Exercise objective:
Reproduce the listing in its entirety. Do not reproduce the pictures.

(Provided material)

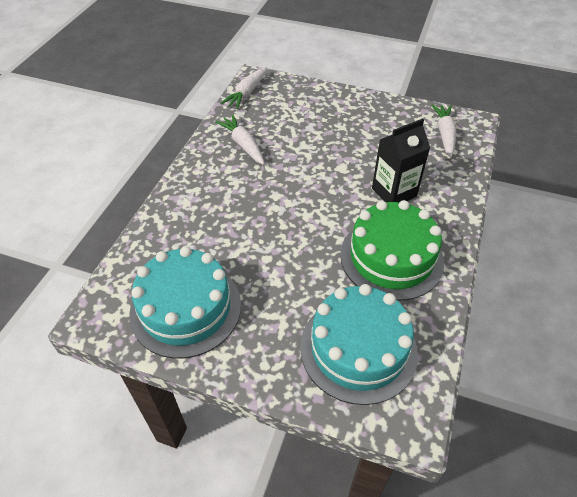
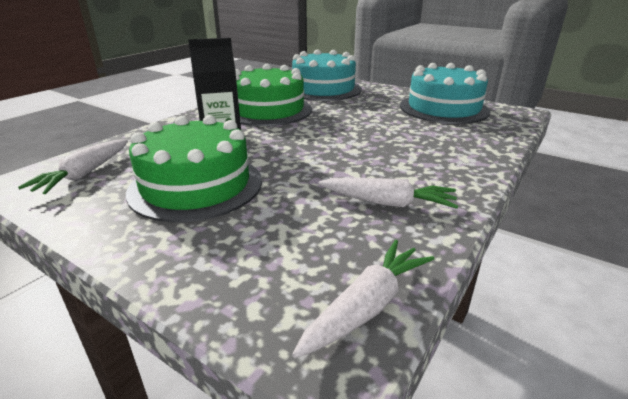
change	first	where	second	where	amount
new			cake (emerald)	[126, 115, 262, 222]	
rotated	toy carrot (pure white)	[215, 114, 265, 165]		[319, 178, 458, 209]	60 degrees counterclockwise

(End Provided material)

Completed task:
change	first	where	second	where	amount
new			cake (emerald)	[126, 115, 262, 222]	
rotated	toy carrot (pure white)	[215, 114, 265, 165]		[319, 178, 458, 209]	60 degrees counterclockwise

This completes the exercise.